• **ASSIGNED TASK**
In the material below, how many lines contain "carrot"? Answer with the number alone.

*-*-*

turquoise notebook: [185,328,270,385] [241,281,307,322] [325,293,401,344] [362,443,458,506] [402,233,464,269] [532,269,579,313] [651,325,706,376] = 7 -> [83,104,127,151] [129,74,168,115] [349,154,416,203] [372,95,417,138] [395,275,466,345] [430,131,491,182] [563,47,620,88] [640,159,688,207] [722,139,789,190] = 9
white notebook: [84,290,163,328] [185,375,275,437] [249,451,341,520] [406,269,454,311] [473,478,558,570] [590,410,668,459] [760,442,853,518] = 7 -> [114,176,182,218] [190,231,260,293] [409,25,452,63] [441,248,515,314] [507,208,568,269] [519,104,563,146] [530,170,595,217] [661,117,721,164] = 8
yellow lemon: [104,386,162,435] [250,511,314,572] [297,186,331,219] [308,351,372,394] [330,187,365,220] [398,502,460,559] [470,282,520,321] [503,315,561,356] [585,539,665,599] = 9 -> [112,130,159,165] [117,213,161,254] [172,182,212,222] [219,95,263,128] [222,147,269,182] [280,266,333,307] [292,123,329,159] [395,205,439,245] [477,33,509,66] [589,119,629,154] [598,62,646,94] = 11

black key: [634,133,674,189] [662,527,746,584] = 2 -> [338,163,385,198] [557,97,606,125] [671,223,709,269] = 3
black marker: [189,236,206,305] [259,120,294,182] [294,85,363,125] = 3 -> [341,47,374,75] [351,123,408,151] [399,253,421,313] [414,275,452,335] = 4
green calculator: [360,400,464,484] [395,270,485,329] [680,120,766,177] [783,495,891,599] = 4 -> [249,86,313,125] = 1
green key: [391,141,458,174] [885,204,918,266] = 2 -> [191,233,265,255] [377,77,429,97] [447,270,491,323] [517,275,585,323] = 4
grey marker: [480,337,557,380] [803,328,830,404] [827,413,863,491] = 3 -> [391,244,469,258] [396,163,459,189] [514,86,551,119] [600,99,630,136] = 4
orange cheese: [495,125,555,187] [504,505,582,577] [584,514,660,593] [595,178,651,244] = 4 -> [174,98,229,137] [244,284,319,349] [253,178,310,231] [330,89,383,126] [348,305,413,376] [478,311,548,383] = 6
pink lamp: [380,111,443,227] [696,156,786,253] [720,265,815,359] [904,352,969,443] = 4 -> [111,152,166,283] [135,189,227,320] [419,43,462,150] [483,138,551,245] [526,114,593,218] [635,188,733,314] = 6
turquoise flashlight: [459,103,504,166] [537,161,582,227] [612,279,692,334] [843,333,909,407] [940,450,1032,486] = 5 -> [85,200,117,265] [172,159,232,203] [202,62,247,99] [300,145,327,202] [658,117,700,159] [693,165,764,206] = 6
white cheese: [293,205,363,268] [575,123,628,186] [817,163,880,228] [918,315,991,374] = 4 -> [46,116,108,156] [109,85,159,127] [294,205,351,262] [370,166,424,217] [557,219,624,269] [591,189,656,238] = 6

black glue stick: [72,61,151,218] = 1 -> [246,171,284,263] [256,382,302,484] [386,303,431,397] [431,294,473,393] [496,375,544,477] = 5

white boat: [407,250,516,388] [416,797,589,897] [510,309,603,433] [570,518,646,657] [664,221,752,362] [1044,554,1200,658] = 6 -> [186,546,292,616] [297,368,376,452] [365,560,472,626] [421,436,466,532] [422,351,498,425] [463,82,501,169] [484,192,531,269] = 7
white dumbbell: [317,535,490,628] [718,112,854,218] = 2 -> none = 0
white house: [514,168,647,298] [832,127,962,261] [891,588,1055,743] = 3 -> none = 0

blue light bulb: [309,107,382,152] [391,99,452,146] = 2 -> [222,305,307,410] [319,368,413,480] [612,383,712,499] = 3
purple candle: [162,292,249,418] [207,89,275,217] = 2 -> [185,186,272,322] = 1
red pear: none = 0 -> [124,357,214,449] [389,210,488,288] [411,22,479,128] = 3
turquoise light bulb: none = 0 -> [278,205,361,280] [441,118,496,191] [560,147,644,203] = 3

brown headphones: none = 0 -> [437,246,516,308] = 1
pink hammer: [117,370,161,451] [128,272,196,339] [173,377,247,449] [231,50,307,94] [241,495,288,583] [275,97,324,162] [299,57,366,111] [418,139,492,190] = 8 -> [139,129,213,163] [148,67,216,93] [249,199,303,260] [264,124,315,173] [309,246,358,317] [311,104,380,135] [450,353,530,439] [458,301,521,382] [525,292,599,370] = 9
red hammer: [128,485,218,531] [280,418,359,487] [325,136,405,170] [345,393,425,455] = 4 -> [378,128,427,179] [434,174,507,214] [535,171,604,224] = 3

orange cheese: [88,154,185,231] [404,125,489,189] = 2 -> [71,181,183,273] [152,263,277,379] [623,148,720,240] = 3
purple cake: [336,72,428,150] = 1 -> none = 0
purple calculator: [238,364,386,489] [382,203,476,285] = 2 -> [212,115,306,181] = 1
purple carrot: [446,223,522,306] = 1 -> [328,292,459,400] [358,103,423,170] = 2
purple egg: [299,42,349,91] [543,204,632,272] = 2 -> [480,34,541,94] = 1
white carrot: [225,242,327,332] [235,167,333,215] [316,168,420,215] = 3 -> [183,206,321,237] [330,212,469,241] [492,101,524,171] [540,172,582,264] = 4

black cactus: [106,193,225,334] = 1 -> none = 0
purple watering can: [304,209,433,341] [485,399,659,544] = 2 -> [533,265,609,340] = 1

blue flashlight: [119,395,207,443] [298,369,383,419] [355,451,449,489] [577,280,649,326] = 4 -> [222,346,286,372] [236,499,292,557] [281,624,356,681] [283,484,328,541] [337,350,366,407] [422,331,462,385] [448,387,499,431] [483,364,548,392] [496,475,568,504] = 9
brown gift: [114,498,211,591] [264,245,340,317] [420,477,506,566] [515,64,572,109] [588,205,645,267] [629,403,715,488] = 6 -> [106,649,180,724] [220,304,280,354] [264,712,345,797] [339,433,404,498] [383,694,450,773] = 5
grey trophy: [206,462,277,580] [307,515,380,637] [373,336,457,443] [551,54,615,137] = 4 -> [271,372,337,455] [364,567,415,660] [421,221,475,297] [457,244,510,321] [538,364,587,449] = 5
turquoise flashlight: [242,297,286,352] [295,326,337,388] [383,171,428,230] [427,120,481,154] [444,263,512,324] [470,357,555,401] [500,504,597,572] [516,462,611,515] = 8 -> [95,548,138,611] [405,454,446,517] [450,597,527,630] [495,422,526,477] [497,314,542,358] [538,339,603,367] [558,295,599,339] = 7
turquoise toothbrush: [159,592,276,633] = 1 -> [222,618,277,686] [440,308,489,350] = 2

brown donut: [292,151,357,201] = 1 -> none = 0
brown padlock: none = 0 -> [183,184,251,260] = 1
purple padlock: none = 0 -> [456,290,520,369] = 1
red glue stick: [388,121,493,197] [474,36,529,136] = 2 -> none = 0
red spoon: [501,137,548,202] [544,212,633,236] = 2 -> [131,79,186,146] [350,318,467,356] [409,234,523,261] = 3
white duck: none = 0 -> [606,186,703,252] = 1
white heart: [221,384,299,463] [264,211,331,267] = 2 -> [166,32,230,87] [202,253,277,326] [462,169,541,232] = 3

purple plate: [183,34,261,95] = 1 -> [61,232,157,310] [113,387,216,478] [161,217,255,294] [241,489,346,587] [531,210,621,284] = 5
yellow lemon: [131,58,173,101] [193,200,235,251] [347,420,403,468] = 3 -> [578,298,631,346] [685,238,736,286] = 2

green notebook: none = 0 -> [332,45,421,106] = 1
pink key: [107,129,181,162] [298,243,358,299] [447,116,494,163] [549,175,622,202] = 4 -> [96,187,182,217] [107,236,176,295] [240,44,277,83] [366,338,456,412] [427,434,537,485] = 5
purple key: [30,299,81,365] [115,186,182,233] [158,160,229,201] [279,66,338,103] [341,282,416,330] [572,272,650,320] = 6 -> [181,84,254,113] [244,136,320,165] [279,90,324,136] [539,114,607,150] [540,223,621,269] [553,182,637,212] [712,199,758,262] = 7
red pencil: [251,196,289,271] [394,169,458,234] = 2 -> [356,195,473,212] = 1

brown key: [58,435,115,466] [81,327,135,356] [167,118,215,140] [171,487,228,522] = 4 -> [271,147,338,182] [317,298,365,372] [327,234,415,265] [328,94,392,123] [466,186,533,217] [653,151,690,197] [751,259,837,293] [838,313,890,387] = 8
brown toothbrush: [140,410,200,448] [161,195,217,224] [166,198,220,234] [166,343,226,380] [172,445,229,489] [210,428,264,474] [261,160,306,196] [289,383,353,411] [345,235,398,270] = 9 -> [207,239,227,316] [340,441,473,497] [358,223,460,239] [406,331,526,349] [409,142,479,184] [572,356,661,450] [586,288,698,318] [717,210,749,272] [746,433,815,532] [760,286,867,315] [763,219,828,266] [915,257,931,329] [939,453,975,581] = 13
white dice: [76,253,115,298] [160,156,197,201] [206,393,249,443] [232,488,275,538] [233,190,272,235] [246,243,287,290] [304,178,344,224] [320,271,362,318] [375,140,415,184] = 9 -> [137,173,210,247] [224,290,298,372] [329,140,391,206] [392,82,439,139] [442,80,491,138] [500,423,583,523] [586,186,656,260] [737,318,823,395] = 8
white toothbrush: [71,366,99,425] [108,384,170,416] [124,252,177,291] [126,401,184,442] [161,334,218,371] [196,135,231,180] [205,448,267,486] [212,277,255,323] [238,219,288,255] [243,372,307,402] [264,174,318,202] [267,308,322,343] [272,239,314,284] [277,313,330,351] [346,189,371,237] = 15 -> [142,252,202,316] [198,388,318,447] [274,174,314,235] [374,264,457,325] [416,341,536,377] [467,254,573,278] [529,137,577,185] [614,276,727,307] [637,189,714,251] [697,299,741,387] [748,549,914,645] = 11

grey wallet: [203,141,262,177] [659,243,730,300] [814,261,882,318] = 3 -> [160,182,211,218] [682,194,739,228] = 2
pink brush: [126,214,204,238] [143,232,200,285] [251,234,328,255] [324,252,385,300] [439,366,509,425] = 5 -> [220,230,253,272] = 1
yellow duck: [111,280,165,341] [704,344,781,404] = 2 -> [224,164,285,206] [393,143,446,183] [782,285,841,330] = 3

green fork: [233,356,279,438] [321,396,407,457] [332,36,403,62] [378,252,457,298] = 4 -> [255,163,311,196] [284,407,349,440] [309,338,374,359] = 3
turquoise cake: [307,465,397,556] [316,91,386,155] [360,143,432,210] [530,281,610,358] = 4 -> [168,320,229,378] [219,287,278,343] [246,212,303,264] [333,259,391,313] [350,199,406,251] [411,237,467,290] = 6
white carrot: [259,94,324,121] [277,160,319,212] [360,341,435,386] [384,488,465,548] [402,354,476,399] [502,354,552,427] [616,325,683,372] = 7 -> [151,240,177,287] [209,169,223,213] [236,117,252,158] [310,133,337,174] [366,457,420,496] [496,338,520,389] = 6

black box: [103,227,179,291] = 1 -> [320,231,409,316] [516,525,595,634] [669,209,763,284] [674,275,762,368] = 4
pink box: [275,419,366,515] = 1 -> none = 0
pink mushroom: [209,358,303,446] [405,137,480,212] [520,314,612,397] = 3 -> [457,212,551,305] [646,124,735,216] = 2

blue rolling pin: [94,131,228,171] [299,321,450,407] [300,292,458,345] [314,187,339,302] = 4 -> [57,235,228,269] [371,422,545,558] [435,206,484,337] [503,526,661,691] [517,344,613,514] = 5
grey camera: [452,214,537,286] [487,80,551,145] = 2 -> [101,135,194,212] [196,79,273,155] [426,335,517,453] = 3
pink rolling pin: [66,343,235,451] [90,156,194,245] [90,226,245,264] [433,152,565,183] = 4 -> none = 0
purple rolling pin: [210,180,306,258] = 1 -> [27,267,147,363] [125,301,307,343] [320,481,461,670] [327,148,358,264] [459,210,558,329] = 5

*-*-*

• **EXERCISE OUTPUT**
3